━━ Provided data ━━
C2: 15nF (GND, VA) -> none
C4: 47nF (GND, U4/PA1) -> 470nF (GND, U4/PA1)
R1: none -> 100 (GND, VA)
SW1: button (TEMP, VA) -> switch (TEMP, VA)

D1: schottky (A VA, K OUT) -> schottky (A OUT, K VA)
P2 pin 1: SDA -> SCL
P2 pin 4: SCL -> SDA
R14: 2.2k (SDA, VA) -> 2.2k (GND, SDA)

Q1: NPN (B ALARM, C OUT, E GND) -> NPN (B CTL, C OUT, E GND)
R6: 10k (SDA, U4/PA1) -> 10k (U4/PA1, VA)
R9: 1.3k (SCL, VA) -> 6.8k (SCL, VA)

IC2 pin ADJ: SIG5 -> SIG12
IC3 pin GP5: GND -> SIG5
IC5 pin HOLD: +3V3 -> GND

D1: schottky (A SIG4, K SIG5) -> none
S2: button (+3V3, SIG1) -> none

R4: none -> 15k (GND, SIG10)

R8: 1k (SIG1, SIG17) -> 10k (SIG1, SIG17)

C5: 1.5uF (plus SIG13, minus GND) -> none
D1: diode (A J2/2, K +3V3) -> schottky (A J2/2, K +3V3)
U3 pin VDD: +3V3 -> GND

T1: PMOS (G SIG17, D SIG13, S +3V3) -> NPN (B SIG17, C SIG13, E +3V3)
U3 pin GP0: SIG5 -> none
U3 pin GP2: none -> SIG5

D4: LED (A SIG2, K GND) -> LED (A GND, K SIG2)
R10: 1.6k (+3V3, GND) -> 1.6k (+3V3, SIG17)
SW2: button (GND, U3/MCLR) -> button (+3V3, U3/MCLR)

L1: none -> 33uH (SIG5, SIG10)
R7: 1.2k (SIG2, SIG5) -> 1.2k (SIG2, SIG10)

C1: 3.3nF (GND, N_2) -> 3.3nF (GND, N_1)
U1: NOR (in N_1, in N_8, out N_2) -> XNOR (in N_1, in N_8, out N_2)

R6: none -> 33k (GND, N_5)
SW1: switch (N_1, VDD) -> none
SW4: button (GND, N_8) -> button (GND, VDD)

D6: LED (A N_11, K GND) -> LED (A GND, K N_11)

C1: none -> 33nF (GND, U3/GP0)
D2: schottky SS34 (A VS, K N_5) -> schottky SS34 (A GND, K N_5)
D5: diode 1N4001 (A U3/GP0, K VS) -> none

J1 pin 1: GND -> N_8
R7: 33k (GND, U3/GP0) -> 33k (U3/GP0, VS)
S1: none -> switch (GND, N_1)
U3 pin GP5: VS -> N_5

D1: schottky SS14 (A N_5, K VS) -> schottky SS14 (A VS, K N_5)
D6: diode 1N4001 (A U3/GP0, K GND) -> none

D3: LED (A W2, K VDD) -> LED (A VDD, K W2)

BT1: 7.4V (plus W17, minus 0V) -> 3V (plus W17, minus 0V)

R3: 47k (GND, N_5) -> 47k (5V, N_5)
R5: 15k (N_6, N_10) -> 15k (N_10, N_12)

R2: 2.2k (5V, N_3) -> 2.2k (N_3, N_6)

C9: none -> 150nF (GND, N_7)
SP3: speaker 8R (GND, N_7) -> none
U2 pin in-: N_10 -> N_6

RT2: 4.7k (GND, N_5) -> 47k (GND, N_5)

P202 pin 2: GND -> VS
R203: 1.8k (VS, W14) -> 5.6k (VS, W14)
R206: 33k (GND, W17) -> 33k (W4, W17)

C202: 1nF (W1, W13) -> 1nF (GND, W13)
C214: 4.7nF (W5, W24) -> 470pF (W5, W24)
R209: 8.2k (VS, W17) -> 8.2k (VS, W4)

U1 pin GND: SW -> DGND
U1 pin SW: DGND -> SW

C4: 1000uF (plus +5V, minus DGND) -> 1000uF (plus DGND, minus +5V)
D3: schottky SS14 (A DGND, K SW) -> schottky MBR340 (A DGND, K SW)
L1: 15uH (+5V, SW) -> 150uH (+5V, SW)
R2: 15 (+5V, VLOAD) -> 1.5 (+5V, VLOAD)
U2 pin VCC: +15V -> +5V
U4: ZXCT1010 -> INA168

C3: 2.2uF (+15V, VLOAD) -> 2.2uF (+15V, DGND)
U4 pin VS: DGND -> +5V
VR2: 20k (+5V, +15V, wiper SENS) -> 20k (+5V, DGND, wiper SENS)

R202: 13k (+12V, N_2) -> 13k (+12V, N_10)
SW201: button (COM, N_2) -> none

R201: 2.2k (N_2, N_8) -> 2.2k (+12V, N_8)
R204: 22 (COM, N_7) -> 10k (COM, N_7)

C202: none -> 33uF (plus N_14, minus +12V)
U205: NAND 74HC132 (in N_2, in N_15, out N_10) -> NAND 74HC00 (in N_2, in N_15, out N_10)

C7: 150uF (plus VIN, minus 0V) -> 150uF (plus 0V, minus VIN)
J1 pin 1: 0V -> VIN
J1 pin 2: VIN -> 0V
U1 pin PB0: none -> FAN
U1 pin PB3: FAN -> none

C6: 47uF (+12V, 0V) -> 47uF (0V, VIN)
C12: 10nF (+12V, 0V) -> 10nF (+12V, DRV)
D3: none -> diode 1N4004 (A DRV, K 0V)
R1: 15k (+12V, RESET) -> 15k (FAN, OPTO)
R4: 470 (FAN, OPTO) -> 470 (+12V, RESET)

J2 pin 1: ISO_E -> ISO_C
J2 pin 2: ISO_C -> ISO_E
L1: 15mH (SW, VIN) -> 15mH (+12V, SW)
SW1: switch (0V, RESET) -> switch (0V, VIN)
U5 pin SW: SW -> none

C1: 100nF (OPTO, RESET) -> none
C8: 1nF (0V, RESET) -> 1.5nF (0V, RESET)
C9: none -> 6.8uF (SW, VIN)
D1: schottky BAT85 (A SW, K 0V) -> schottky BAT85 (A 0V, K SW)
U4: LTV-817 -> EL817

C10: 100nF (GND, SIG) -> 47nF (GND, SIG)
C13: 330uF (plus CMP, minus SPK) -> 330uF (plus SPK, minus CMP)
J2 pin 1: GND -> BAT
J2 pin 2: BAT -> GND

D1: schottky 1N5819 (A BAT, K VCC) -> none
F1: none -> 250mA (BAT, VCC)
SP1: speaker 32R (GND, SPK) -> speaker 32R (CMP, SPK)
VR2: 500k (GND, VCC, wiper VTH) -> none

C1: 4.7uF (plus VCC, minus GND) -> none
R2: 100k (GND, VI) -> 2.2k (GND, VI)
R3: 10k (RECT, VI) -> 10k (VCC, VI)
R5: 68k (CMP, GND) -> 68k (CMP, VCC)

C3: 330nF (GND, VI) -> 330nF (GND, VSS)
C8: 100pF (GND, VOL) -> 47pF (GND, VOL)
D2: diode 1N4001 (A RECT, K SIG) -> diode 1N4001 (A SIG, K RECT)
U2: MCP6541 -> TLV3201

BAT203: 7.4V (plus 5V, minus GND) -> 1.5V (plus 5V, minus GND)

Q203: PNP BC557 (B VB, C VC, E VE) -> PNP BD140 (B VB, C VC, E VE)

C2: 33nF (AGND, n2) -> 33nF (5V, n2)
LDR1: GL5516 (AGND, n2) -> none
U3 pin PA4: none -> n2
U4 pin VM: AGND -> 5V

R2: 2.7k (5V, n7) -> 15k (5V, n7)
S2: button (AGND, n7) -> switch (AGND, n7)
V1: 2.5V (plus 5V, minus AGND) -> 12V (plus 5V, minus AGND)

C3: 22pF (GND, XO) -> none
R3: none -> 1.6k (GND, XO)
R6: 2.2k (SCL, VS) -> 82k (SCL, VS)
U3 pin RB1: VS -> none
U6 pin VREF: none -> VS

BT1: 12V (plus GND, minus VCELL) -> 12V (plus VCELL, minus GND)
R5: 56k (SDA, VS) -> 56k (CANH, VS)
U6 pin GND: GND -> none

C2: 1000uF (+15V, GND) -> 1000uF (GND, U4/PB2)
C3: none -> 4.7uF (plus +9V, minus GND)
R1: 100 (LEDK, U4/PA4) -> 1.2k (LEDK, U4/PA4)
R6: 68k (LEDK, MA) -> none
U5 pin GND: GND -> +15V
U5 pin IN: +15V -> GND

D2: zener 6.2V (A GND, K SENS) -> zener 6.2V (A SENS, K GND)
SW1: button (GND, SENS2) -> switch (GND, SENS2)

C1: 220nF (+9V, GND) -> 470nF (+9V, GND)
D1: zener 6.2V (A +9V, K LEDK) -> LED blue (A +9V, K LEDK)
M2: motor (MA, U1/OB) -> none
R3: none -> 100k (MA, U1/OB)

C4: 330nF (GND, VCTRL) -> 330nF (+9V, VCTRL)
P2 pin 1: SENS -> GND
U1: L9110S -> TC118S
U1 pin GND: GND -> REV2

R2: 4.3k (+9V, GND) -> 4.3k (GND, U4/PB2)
━━━
* [Task brief]
Repeat the entries above verbatim, but only from the line that has "R202: 13k (+12V, N_2) -> 13k (+12V, N_10)" down to the line that has "C202: none -> 33uF (plus N_14, minus +12V)", inclusive.

* [Answer below]
R202: 13k (+12V, N_2) -> 13k (+12V, N_10)
SW201: button (COM, N_2) -> none

R201: 2.2k (N_2, N_8) -> 2.2k (+12V, N_8)
R204: 22 (COM, N_7) -> 10k (COM, N_7)

C202: none -> 33uF (plus N_14, minus +12V)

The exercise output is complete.